> [Requirement]
Where a line holds the word "semicircle", copy it from the records.

> [Data listing]
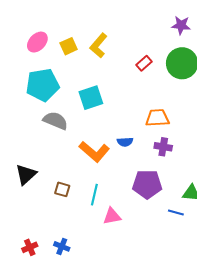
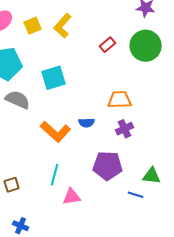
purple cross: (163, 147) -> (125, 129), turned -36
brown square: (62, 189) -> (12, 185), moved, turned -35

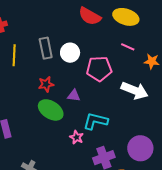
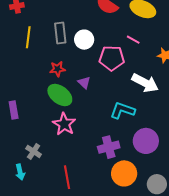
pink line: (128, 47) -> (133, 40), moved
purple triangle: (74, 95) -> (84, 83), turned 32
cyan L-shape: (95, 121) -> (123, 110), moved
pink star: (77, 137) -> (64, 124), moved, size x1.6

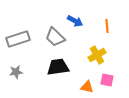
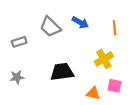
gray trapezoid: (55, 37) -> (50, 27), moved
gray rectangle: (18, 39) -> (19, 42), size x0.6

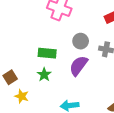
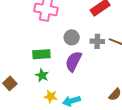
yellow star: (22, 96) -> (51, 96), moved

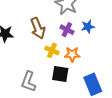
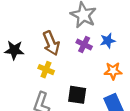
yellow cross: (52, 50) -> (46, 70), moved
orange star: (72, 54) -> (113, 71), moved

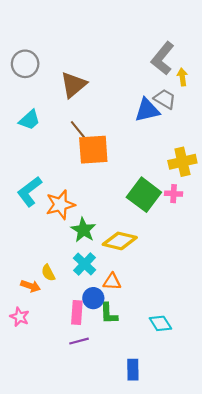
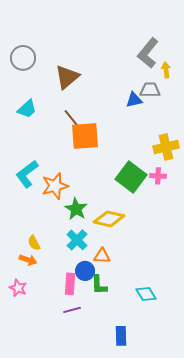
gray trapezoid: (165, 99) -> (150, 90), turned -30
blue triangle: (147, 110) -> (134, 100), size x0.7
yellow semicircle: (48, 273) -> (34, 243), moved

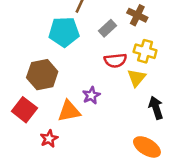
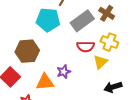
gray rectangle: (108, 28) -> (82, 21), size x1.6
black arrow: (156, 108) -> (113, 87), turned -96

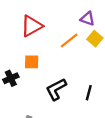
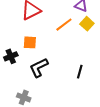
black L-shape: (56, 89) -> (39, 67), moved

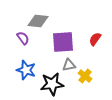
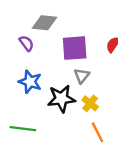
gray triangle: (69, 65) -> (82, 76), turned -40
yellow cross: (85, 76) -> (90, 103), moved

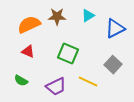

==

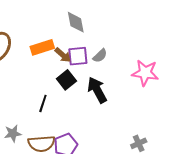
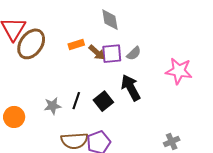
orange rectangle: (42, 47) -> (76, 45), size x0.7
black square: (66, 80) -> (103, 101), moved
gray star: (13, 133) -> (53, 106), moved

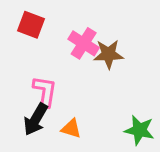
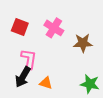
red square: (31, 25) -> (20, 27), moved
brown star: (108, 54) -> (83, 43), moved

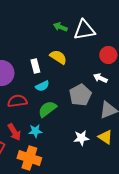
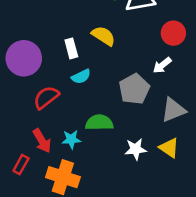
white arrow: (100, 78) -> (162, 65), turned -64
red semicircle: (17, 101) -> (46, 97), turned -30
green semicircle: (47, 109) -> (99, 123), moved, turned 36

> [Response]
yellow semicircle: (48, 273) -> (34, 243), moved
red semicircle: (17, 101) -> (46, 97), turned -30
green semicircle: (47, 109) -> (99, 123), moved, turned 36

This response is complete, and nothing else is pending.